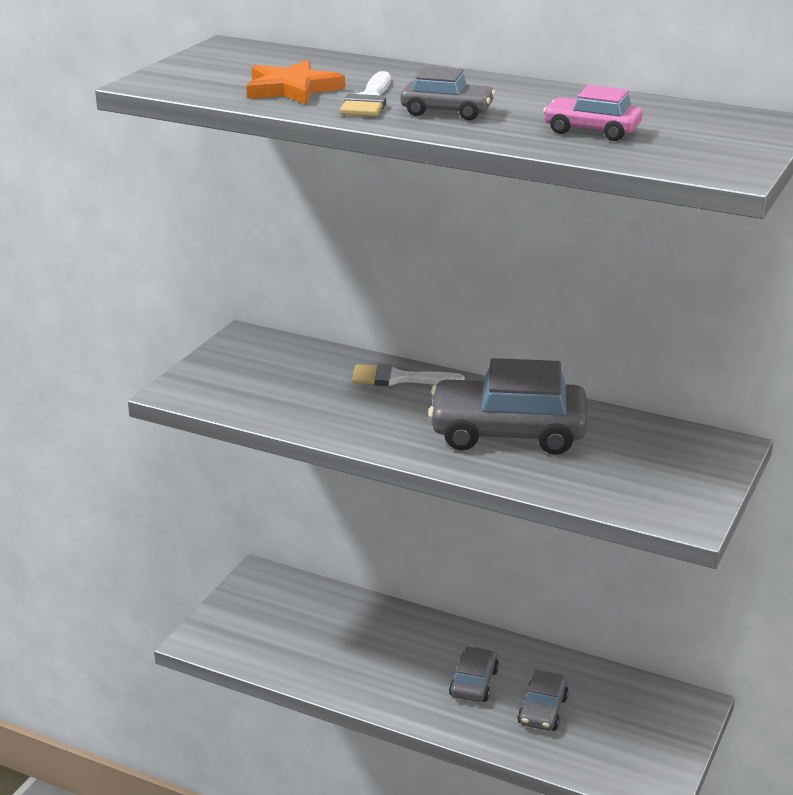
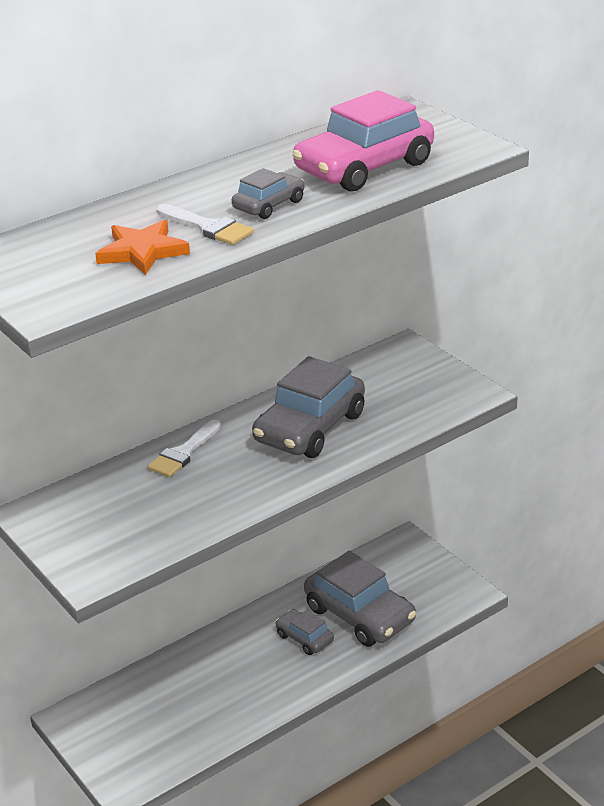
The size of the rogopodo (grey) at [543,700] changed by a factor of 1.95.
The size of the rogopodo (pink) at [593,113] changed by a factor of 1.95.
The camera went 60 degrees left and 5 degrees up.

######

Task statement — Reproduce, with no other lines, the run of lines that begins with the one containing "The size of the rogopodo (pink)" and ends with the last line of the material.

Exercise answer —
The size of the rogopodo (pink) at [593,113] changed by a factor of 1.95.
The camera went 60 degrees left and 5 degrees up.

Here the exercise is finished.